* [Try it]: Reproduce the following data exactly, minus any images.

* [Data block]:
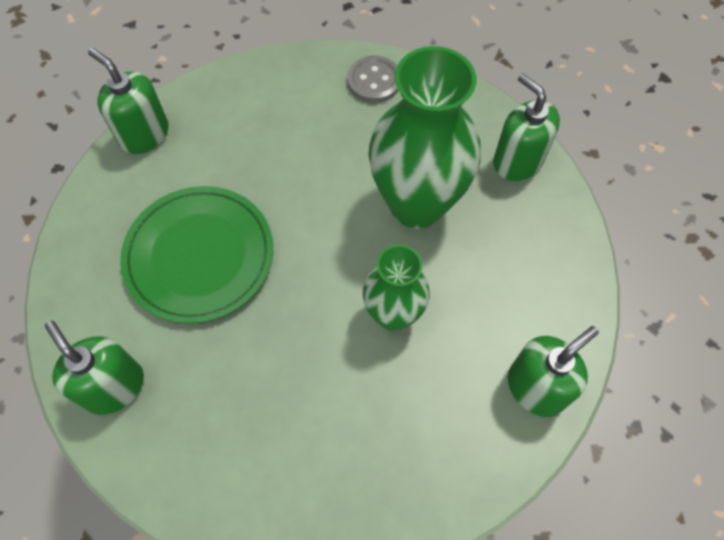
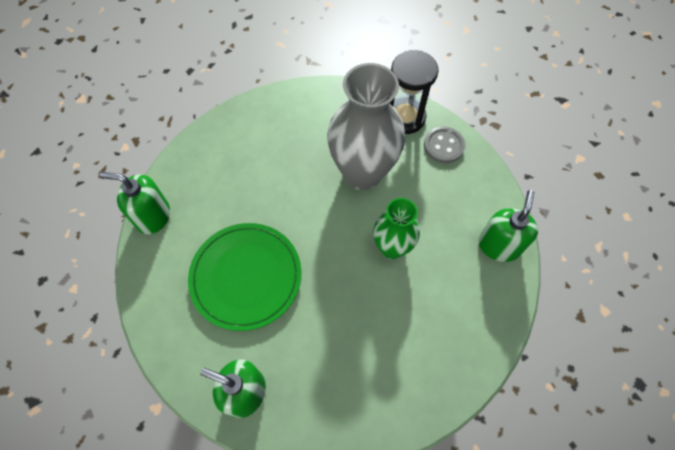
camera: 30 degrees left, 0 degrees up
(374, 81) = (286, 108): grey button -> grey button (443, 146)
(416, 204) = (362, 173): green vase -> grey vase
(517, 161) = (405, 117): green soap dispenser -> black hourglass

* [Answer box]:
camera: 30 degrees left, 0 degrees up
(374, 81) = (286, 108): grey button -> grey button (443, 146)
(416, 204) = (362, 173): green vase -> grey vase
(517, 161) = (405, 117): green soap dispenser -> black hourglass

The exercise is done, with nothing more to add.